WORK TO BE COMPLETED:
Copy all records exactly, excluding images.

SOURCE INFORMATION:
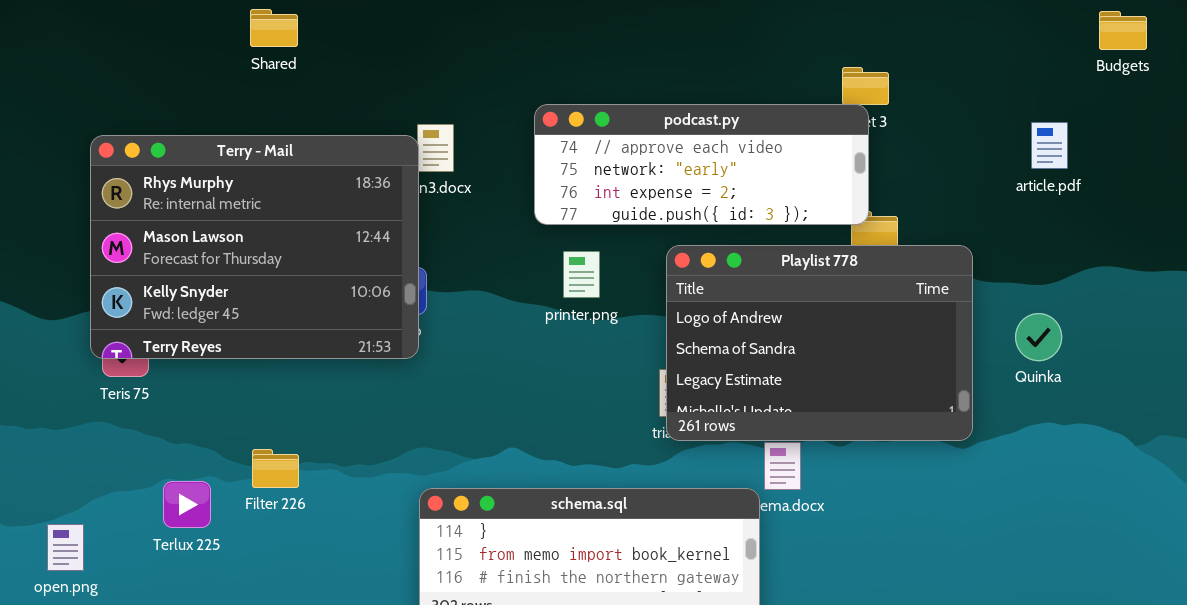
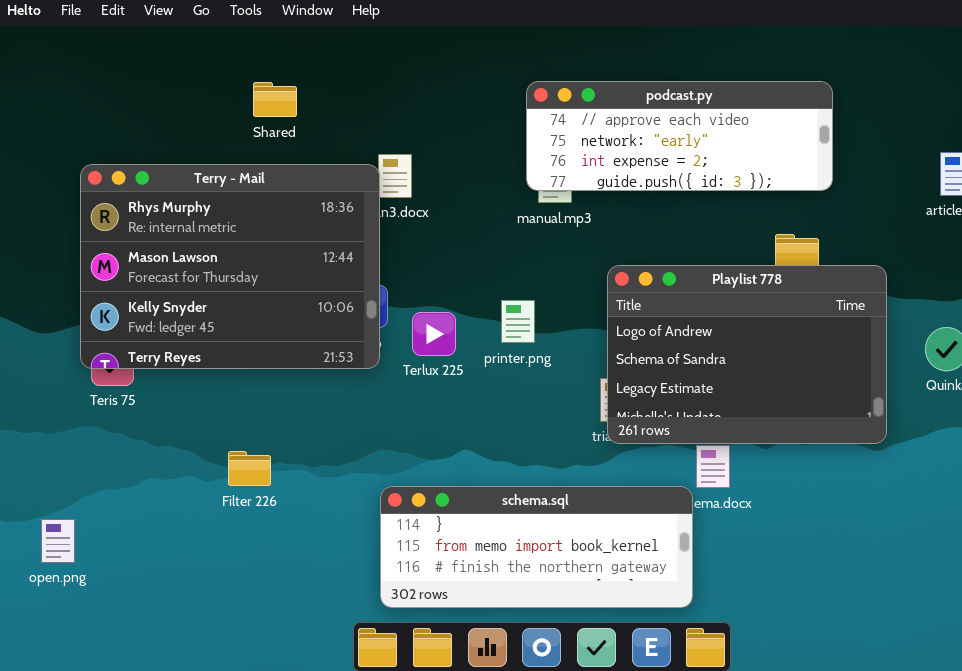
Shared: [250,9,298,47] -> [253,82,297,117], moved
podcast.py: [534,104,869,225] -> [526,81,833,191], moved
printer.png: [563,251,600,298] -> [501,300,535,343], moved
Terlux 225: [163,481,211,528] -> [412,312,456,356], moved

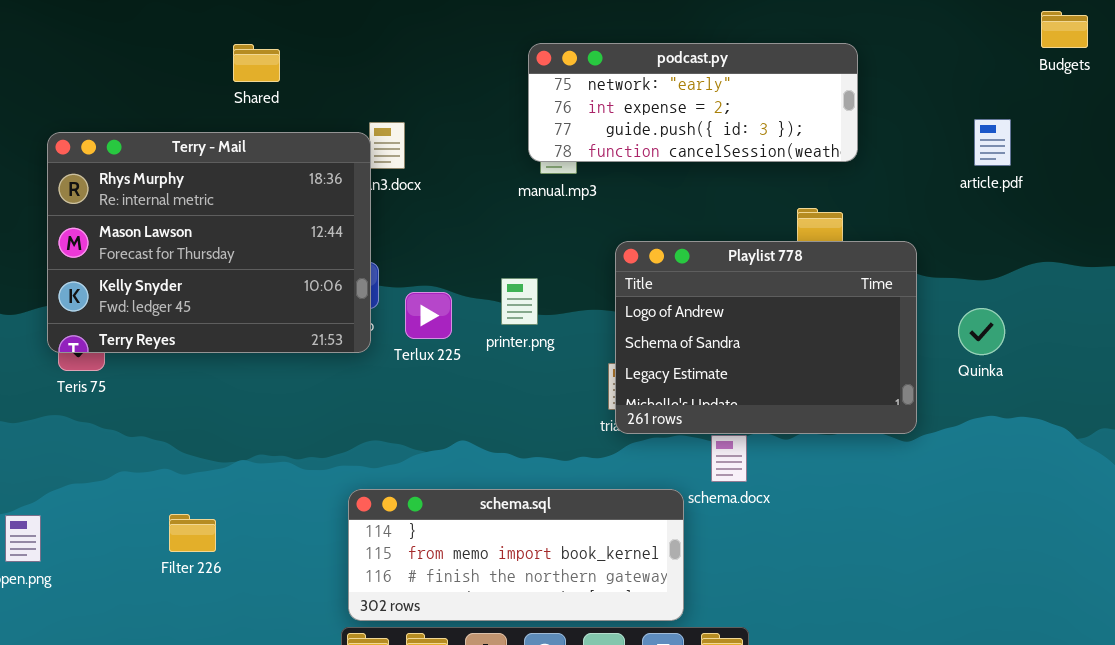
podcast.py: [526,81,833,191] -> [528,43,858,162], scrolled down 1 row
Filter 226: [228,451,271,486] -> [169,514,216,552], moved
schema.sql: [380,486,693,608] -> [348,489,684,621], moved

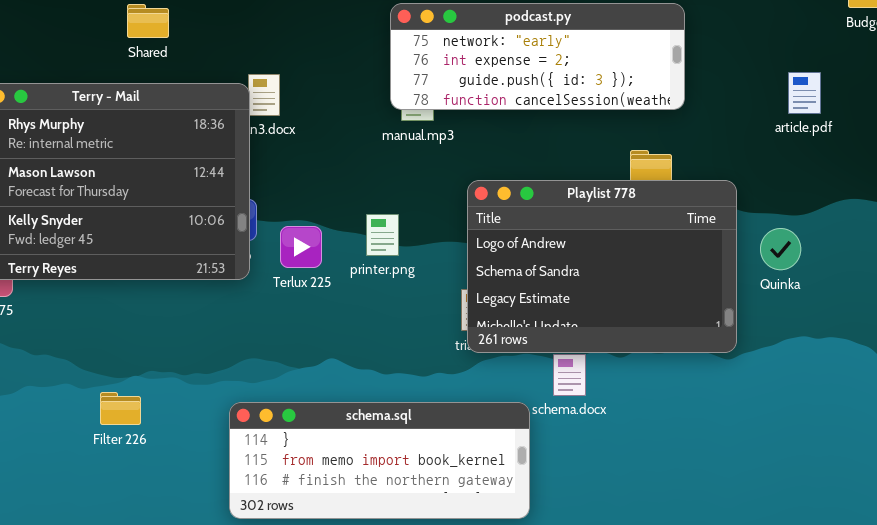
Quinka: [958,308,1005,355] -> [760,228,801,270], moved
Filter 226: [169,514,216,552] -> [100,392,141,425], moved

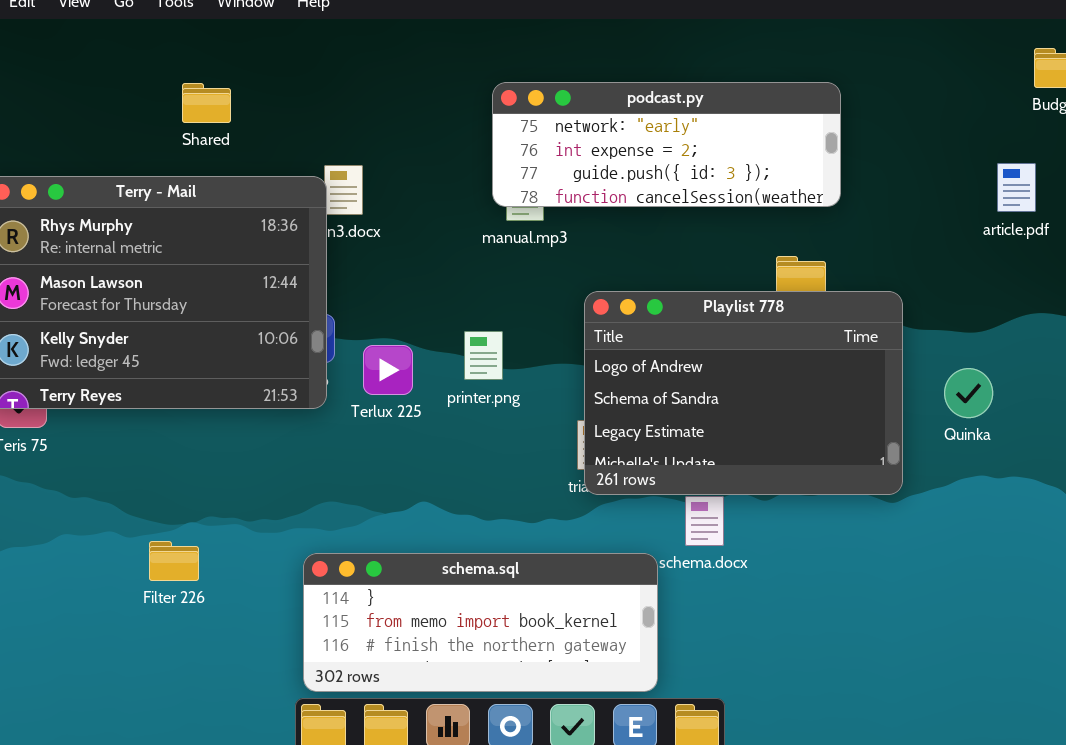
article.pdf: [788,72,821,114] -> [997,163,1036,212], moved
Quinka: [760,228,801,270] -> [944,368,993,418], moved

EXERCISE ANSWER:
Shared: [250,9,298,47] -> [253,82,297,117], moved
podcast.py: [534,104,869,225] -> [526,81,833,191], moved
printer.png: [563,251,600,298] -> [501,300,535,343], moved
Terlux 225: [163,481,211,528] -> [412,312,456,356], moved

podcast.py: [526,81,833,191] -> [528,43,858,162], scrolled down 1 row
Filter 226: [228,451,271,486] -> [169,514,216,552], moved
schema.sql: [380,486,693,608] -> [348,489,684,621], moved

Quinka: [958,308,1005,355] -> [760,228,801,270], moved
Filter 226: [169,514,216,552] -> [100,392,141,425], moved

article.pdf: [788,72,821,114] -> [997,163,1036,212], moved
Quinka: [760,228,801,270] -> [944,368,993,418], moved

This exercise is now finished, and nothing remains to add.